> Material to process:

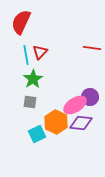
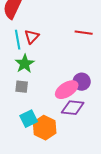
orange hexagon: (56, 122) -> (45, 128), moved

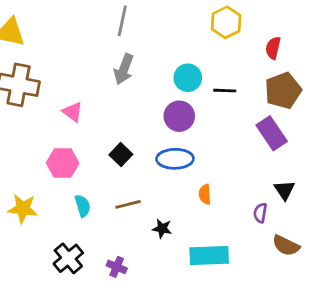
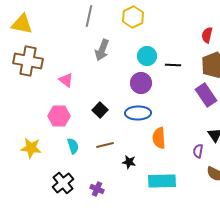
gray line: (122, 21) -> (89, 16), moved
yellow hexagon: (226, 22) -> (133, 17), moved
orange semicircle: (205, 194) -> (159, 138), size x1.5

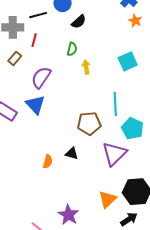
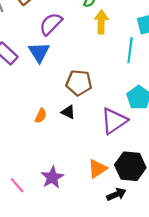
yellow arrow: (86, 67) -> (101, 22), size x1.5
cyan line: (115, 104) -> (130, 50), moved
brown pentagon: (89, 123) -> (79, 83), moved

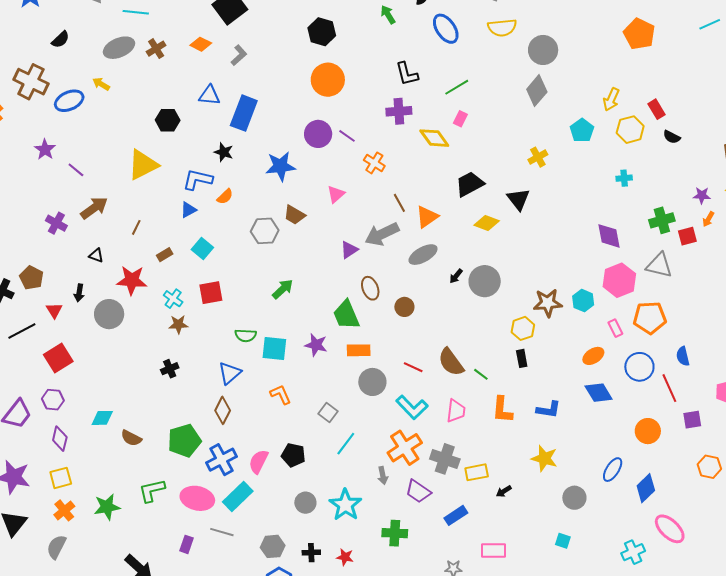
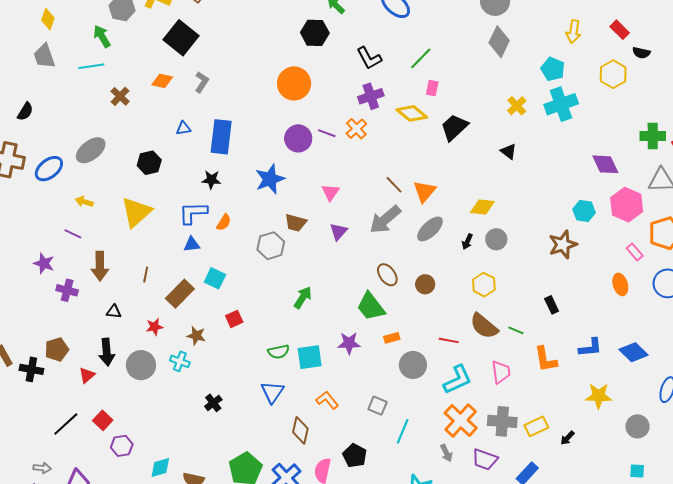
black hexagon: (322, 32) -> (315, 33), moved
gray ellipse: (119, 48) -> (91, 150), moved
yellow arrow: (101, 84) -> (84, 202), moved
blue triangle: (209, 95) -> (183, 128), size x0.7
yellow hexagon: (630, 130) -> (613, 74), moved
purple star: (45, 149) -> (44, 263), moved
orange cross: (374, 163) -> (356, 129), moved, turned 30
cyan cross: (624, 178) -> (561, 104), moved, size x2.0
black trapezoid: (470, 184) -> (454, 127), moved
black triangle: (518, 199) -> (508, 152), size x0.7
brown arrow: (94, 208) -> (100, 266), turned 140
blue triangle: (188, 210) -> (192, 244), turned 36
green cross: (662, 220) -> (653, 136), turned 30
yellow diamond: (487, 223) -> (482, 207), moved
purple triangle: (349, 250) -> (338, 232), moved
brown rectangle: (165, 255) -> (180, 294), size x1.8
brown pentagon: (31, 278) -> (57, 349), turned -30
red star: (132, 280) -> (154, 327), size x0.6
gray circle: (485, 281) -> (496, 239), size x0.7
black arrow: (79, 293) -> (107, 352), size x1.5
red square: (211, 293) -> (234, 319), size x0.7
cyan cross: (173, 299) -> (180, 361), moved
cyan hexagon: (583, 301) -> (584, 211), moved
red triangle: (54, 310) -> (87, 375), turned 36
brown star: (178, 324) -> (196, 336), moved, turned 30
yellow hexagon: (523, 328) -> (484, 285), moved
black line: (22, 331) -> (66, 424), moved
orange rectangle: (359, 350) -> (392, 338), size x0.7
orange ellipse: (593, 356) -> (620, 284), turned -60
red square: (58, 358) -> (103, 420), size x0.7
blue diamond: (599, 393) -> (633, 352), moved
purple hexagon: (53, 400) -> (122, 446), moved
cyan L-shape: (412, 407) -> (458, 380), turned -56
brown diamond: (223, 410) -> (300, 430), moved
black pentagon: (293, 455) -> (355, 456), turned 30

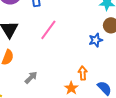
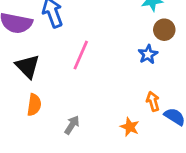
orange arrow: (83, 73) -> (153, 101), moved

> Instructions for the task:
Copy each line of the records that has "square" in it.

> Written reply:
red square: (211, 293) -> (234, 319), size x0.7
red square: (58, 358) -> (103, 420), size x0.7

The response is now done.